SUPPLIED INFORMATION -
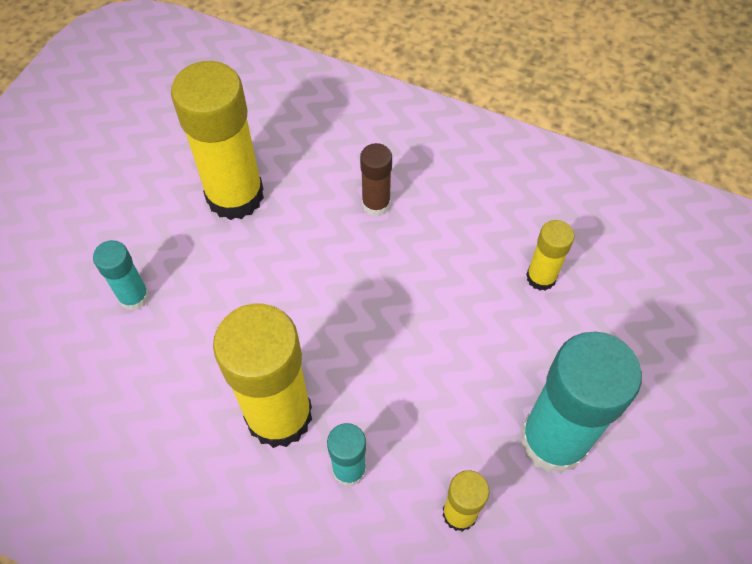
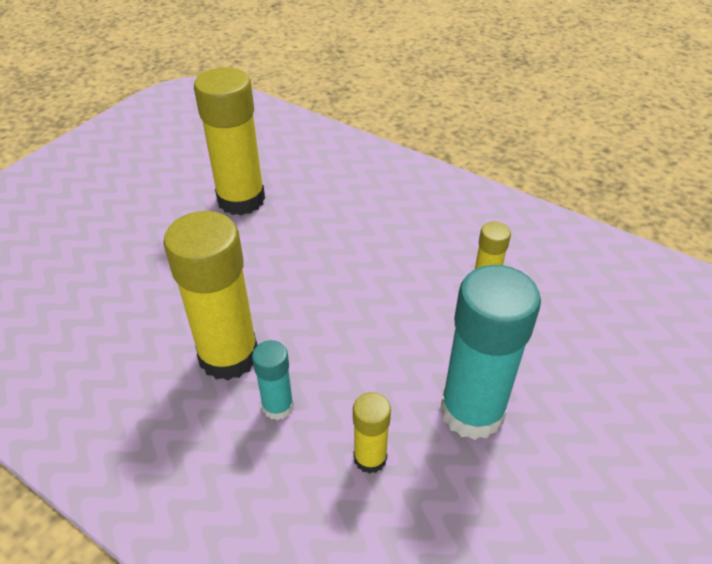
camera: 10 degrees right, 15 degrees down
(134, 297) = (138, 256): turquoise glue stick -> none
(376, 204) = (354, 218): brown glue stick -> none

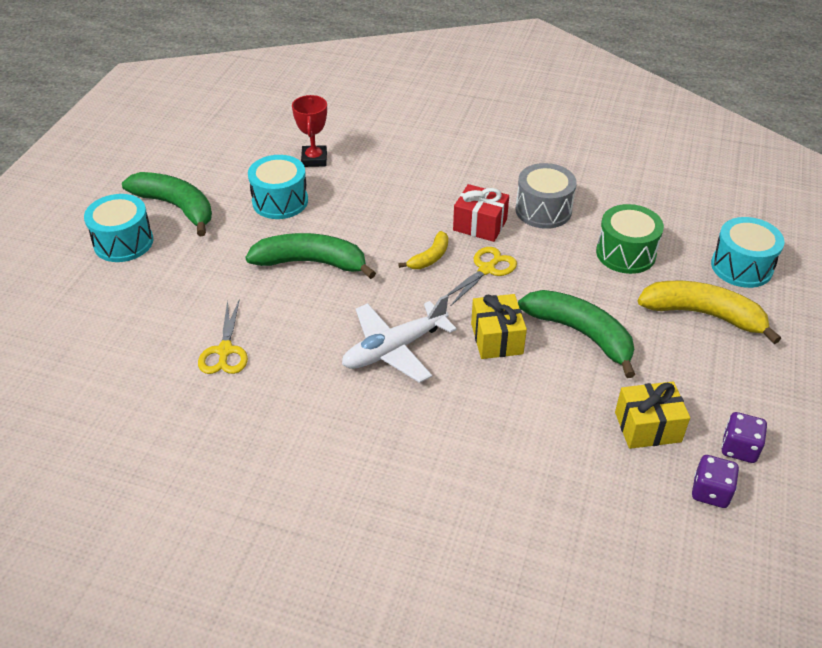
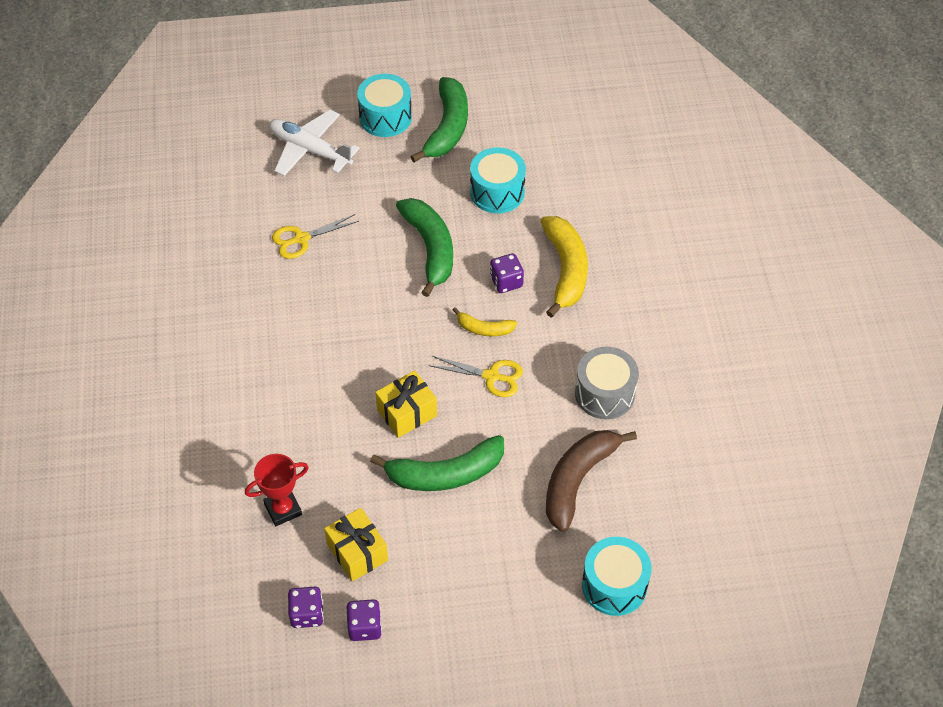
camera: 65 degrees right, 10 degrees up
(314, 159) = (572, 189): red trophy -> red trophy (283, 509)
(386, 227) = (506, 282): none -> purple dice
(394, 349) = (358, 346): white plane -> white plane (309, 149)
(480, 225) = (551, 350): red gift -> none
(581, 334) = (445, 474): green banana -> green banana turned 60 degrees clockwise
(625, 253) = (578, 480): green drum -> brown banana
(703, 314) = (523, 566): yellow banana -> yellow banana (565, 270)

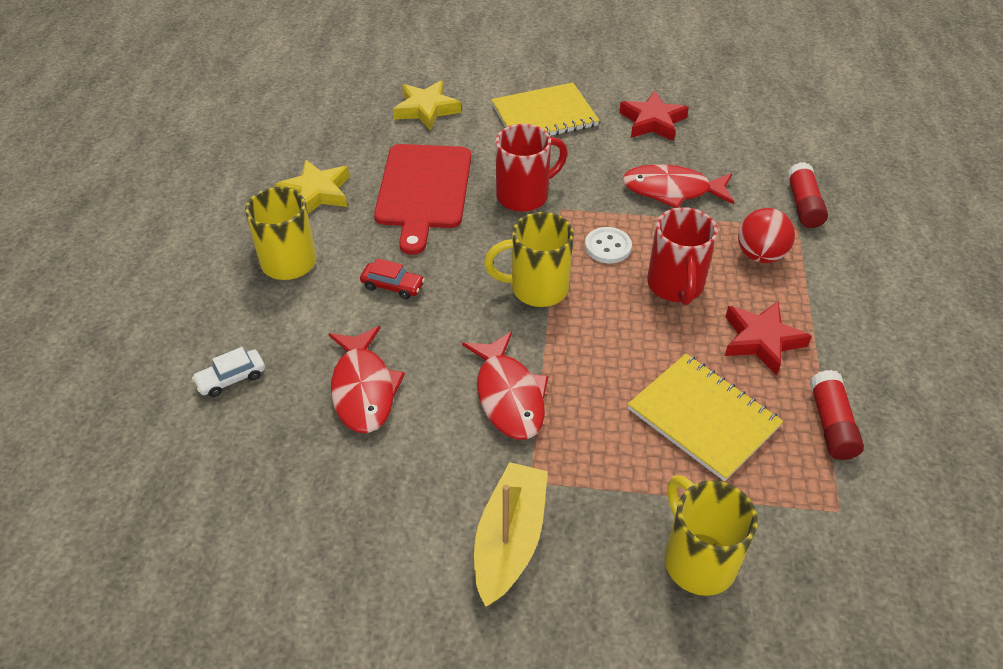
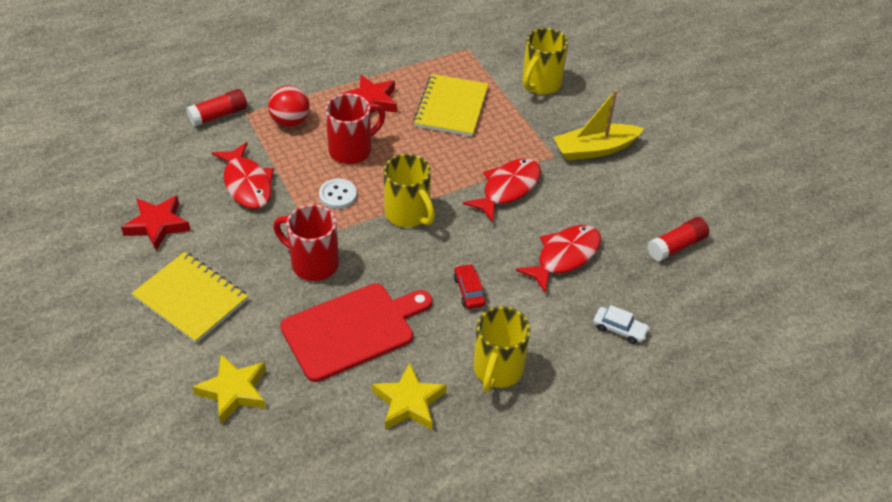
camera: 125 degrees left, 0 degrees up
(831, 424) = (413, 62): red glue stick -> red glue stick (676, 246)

==

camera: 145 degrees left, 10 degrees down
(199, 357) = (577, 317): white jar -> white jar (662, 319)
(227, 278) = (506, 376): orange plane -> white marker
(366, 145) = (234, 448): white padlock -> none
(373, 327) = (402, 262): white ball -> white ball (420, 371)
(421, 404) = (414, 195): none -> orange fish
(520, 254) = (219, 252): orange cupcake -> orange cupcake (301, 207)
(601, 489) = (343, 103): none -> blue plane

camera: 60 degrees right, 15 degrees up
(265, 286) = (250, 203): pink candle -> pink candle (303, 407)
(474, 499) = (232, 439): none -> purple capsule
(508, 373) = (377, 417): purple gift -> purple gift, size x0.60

...

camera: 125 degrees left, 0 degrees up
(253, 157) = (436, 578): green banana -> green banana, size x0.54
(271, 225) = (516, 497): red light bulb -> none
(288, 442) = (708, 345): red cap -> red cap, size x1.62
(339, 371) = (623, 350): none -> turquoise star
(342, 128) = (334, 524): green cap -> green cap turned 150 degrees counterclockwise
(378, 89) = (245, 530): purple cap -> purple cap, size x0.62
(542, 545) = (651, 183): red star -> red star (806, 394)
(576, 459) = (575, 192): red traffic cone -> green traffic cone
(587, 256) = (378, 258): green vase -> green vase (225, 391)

EXERCISE INSTRUCTIONS - Please return only the lines above, starting at the line that has "(576, 459) = (575, 192): red" and ending at the line that has "(587, 256) = (378, 258): green", keeping both and leaving each one unchanged.

RESPONSE BELOW -
(576, 459) = (575, 192): red traffic cone -> green traffic cone
(587, 256) = (378, 258): green vase -> green vase (225, 391)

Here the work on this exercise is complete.